## What to work on
The result should be every line in the material below containing the string "pink".

## Material shown
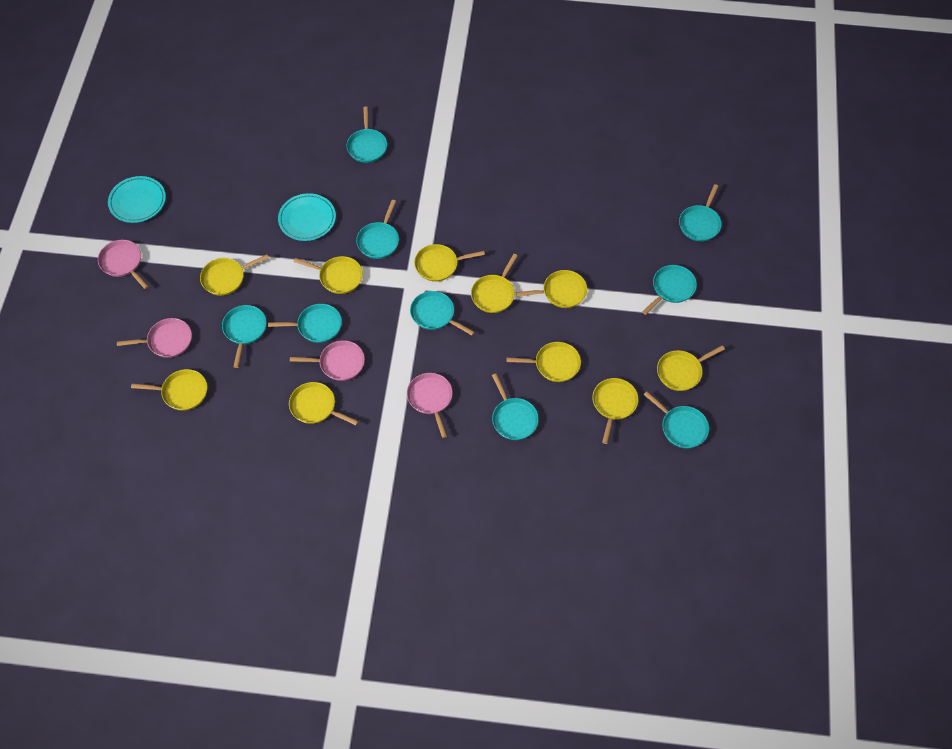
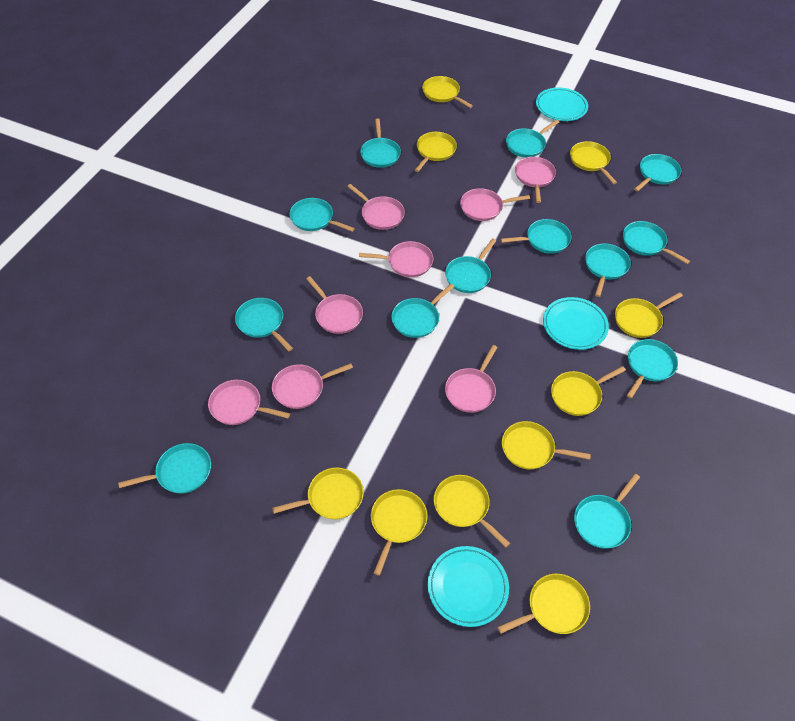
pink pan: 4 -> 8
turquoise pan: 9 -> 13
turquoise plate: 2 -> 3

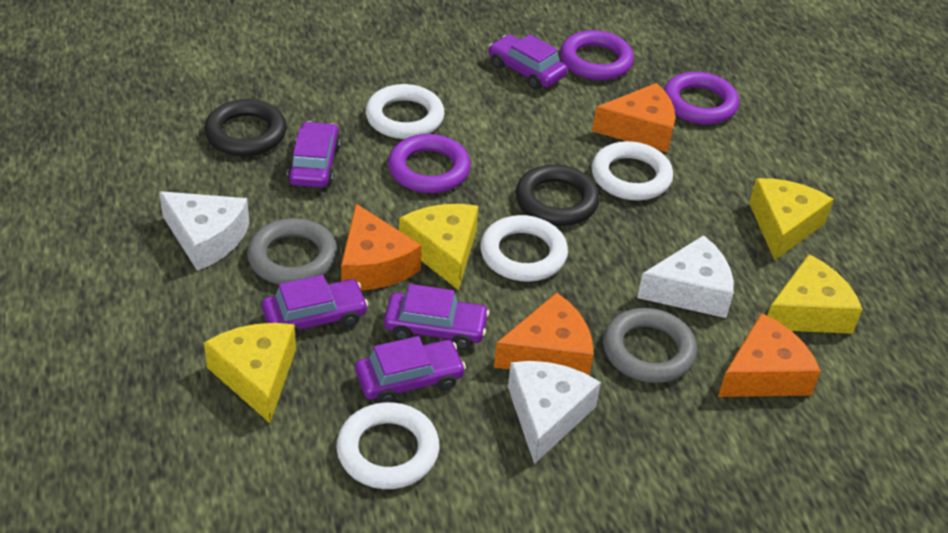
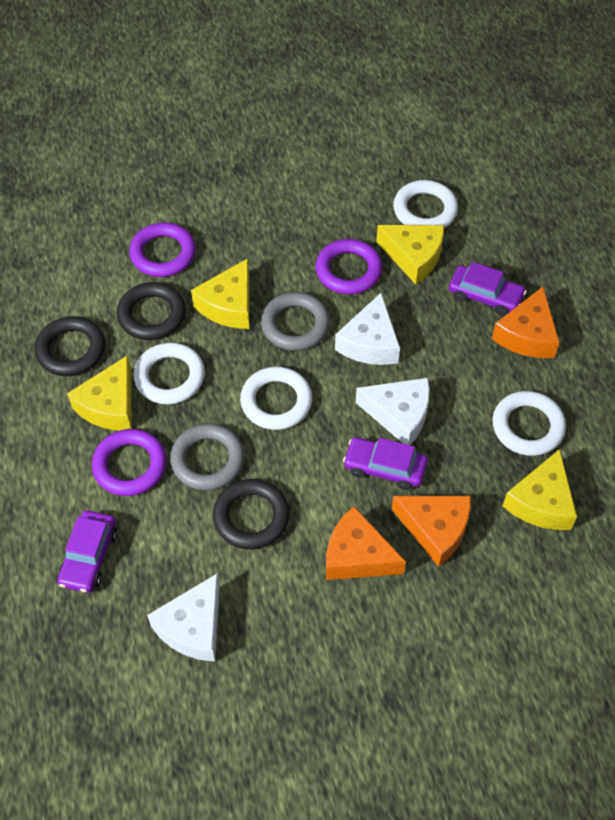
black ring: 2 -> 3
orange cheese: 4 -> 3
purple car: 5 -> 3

* * *

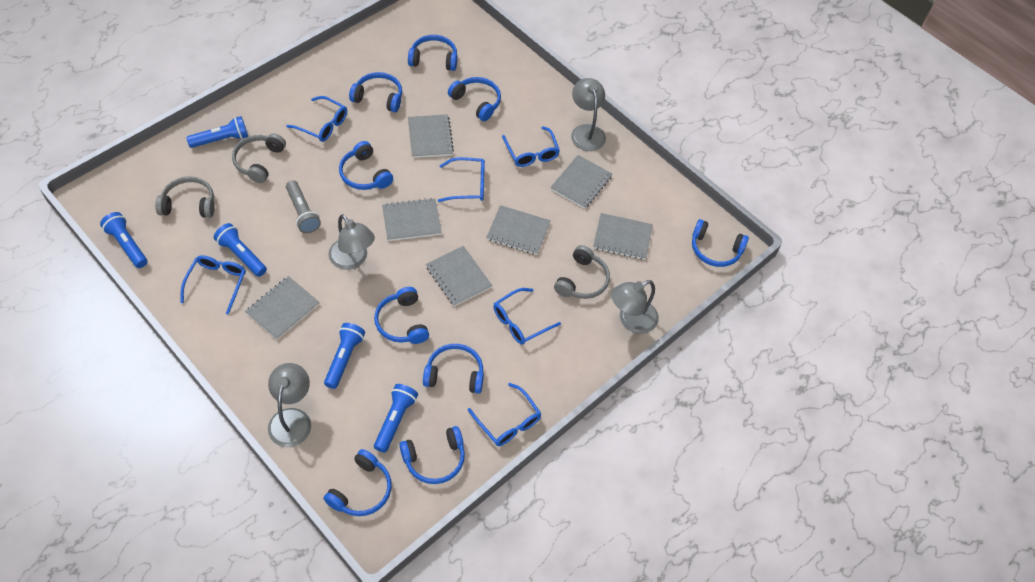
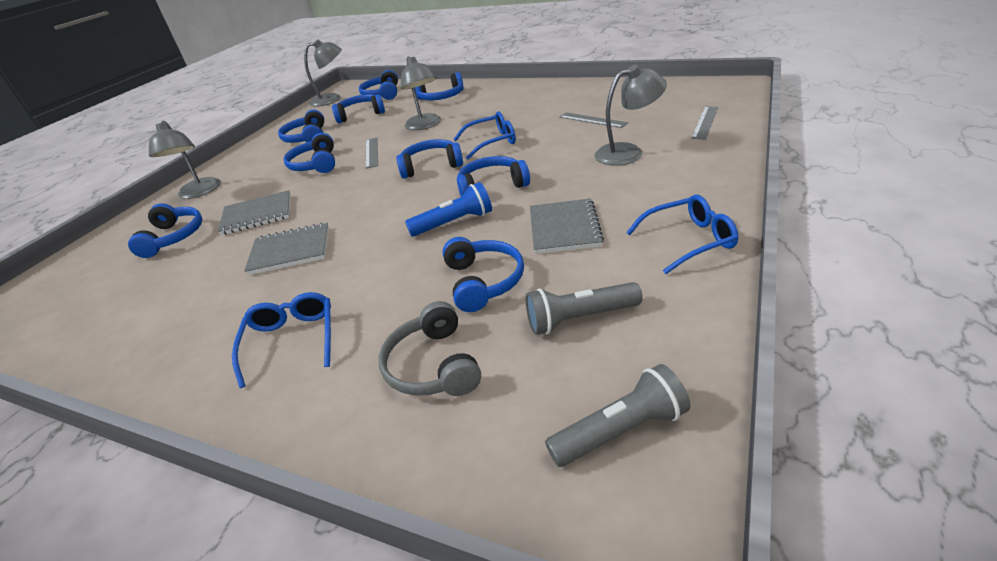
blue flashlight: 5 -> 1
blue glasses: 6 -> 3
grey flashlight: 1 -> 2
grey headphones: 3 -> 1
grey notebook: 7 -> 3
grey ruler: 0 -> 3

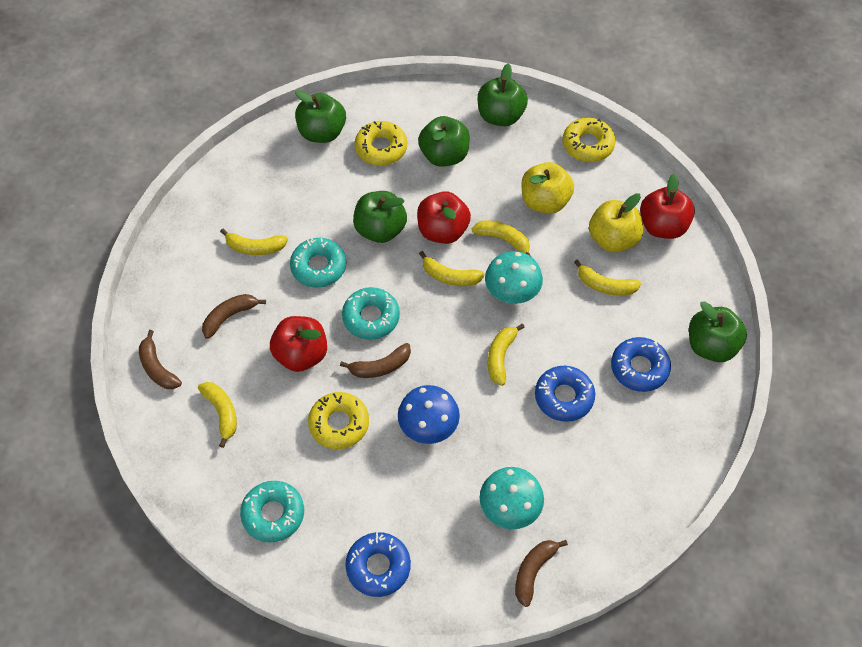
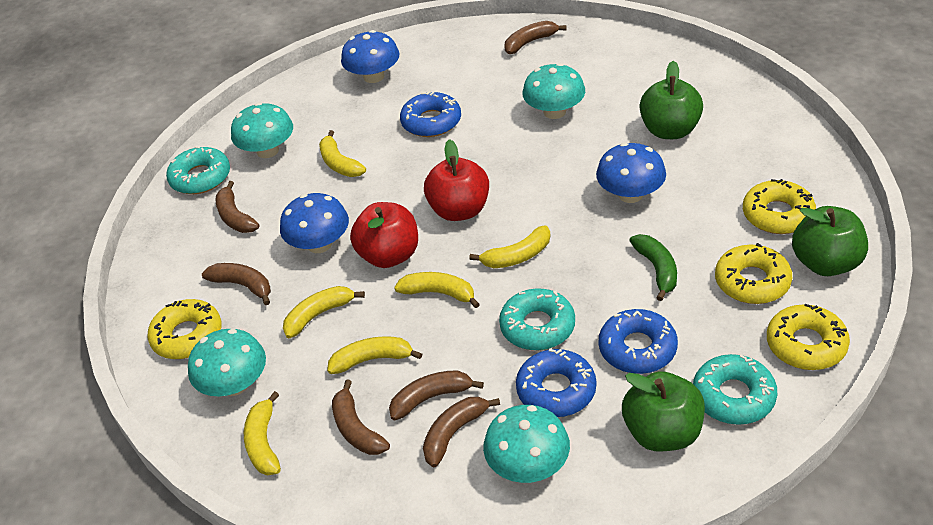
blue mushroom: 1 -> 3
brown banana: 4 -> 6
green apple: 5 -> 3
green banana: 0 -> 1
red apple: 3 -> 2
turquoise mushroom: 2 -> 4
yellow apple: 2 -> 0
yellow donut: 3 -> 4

...

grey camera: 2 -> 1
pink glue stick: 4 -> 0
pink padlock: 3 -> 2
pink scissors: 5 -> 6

## Written answer
pink pan: 4 -> 8
pink glue stick: 4 -> 0
pink padlock: 3 -> 2
pink scissors: 5 -> 6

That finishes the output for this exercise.